Task data:
◇ ◇ ◇ ◇ ◇ ◇ ◇

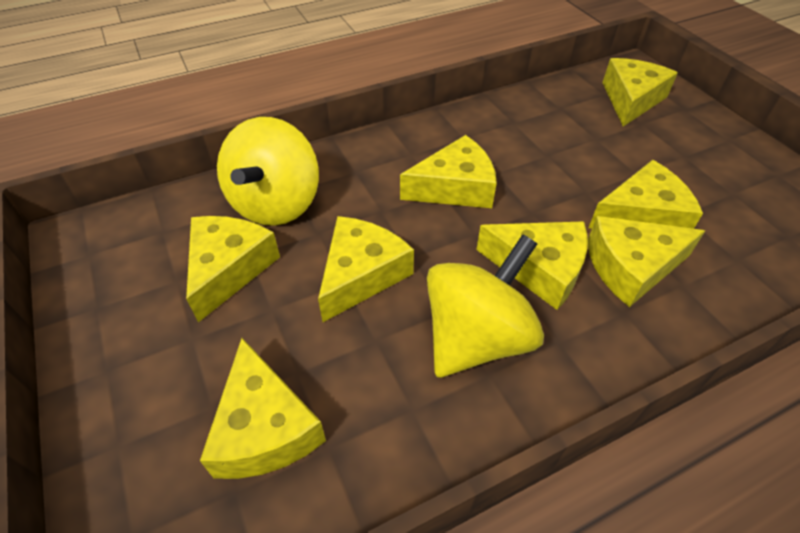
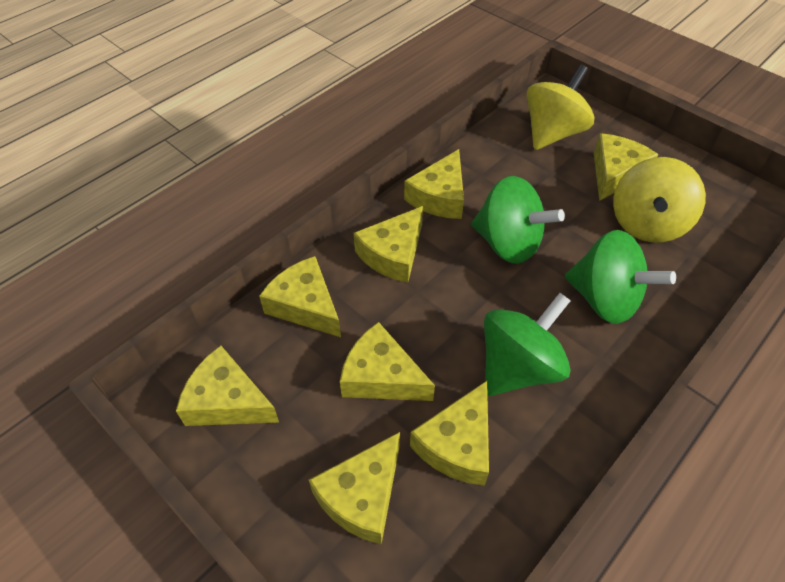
green spinning top: 0 -> 3

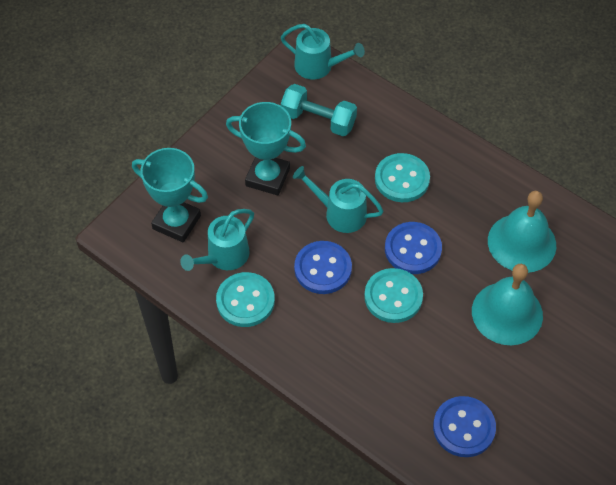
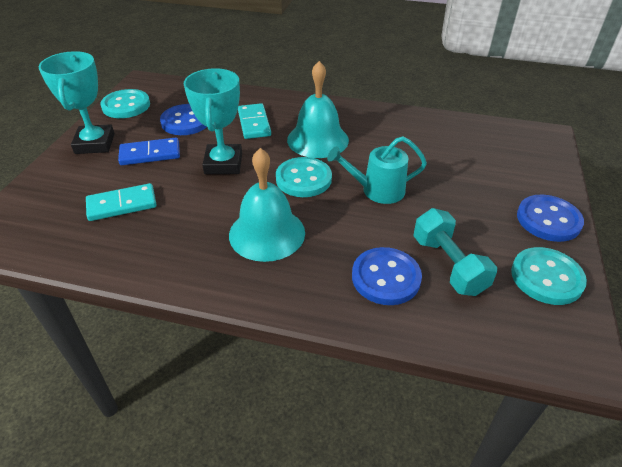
blue domino: 0 -> 1
turquoise domino: 0 -> 2
turquoise watering can: 3 -> 1

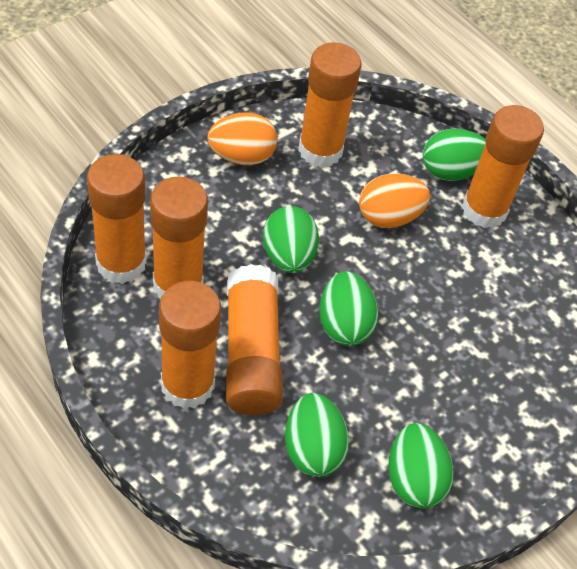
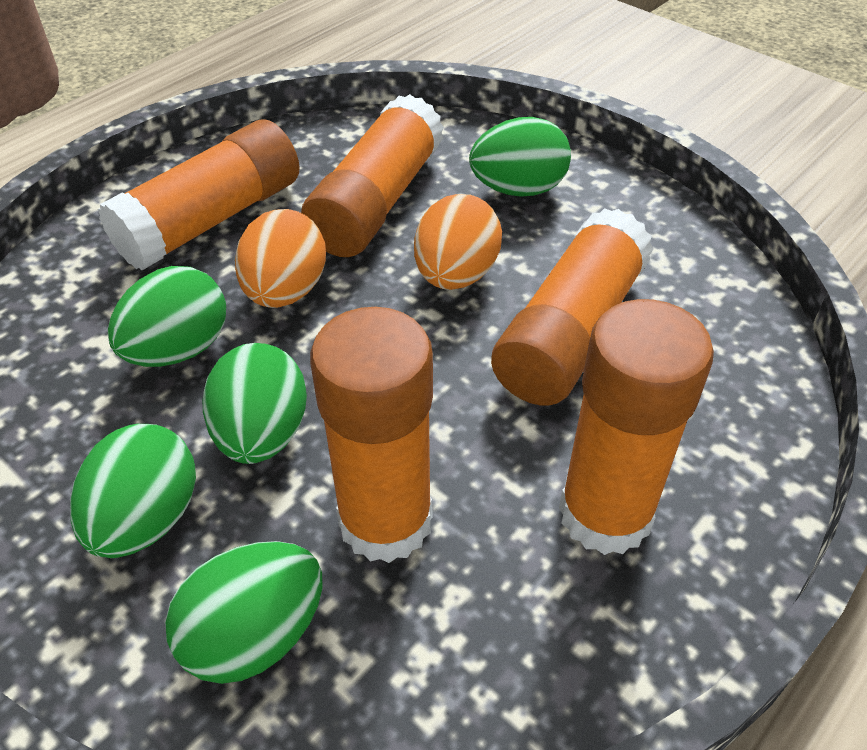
orange glue stick: 6 -> 5

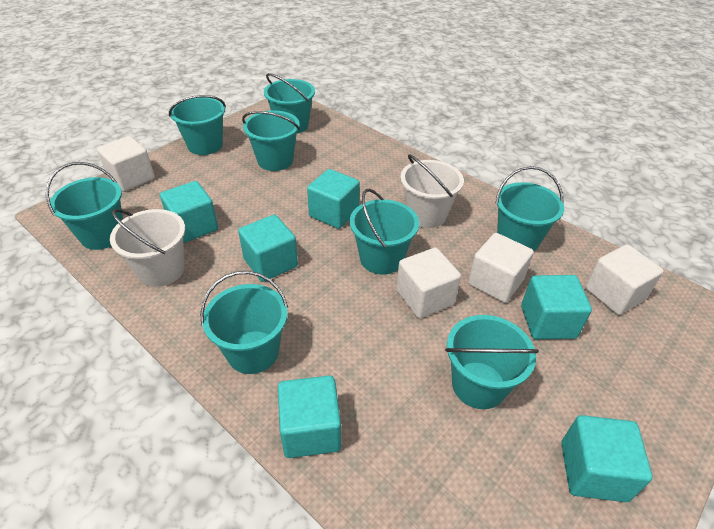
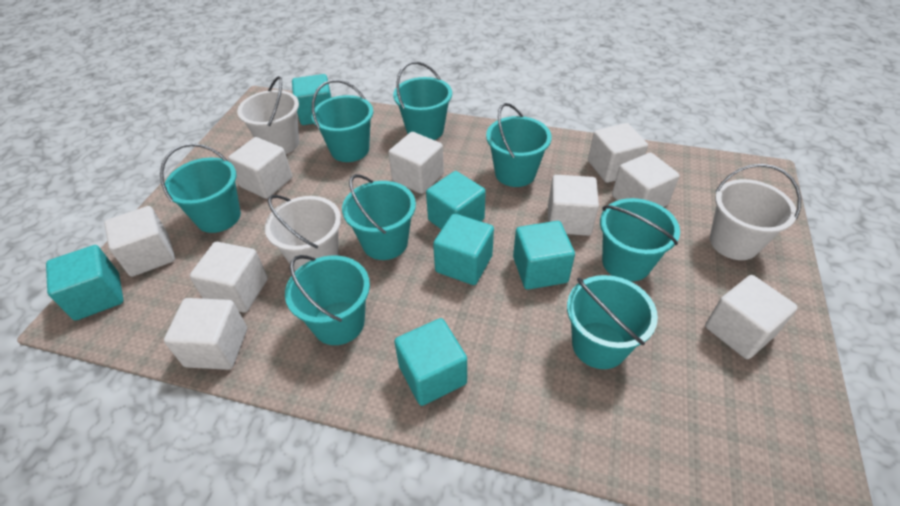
white bucket: 2 -> 3
white cube: 4 -> 9

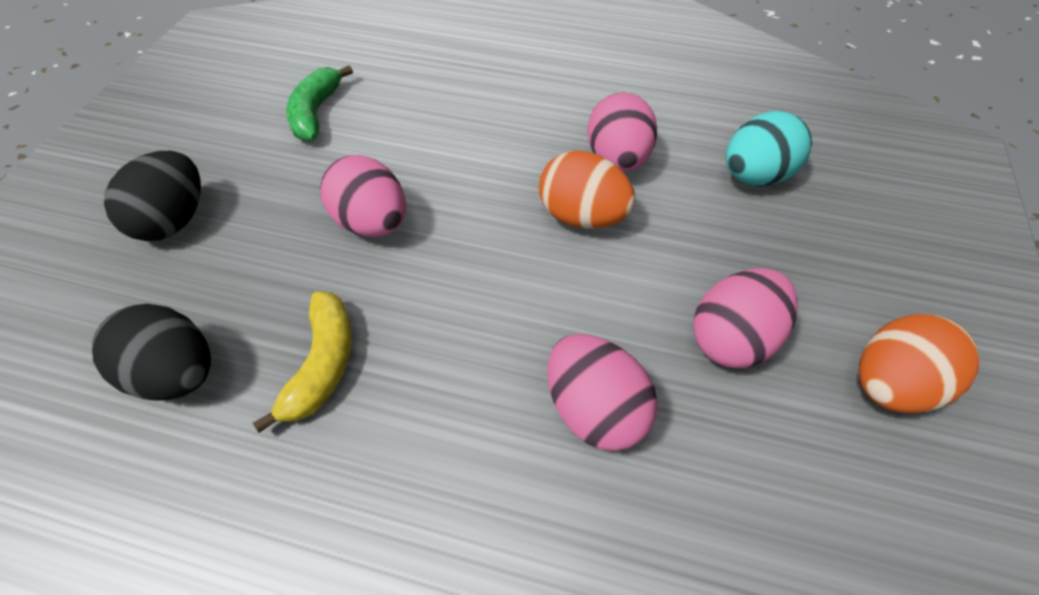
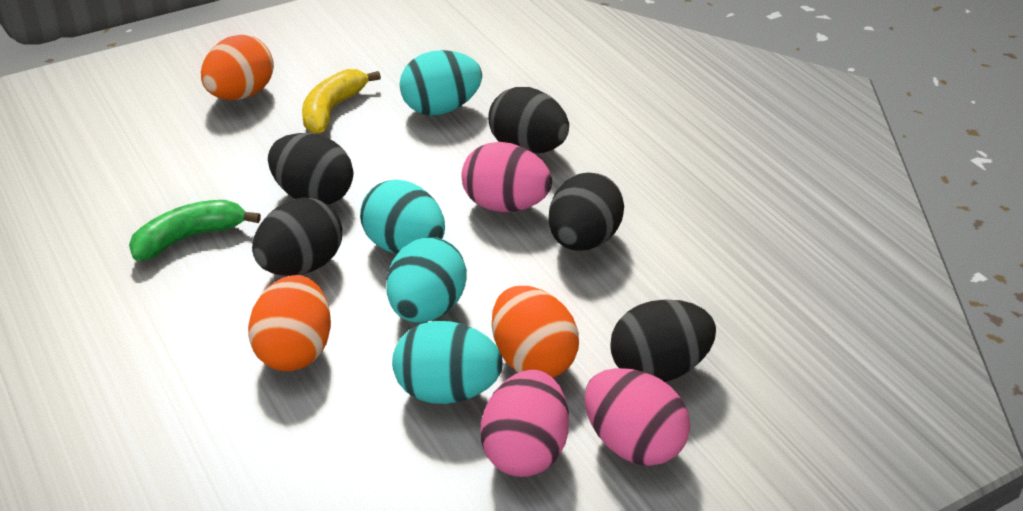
black egg: 2 -> 5
orange egg: 2 -> 3
pink egg: 4 -> 3
turquoise egg: 1 -> 4

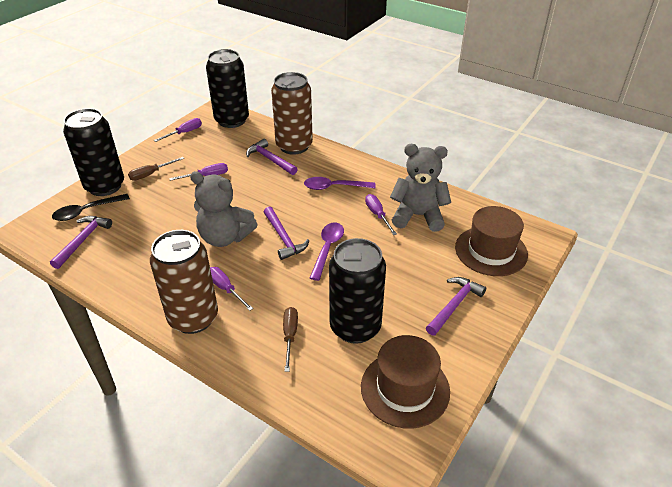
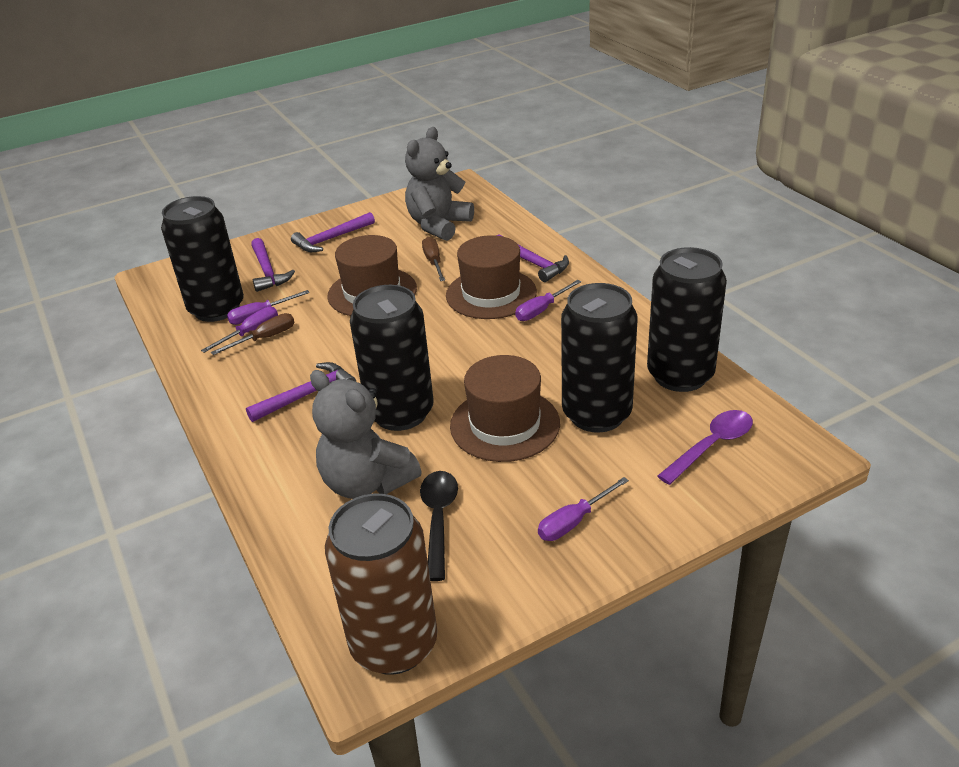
black can: 3 -> 4
brown can: 2 -> 1
brown hat: 2 -> 3
purple spoon: 2 -> 1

◇ ◇ ◇ ◇ ◇ ◇ ◇

Problem:
Output the entries above exactly. Drop the pictures.

Output:
green spinning top: 0 -> 3

blue domino: 0 -> 1
turquoise domino: 0 -> 2
turquoise watering can: 3 -> 1

orange glue stick: 6 -> 5

white bucket: 2 -> 3
white cube: 4 -> 9

black egg: 2 -> 5
orange egg: 2 -> 3
pink egg: 4 -> 3
turquoise egg: 1 -> 4

black can: 3 -> 4
brown can: 2 -> 1
brown hat: 2 -> 3
purple spoon: 2 -> 1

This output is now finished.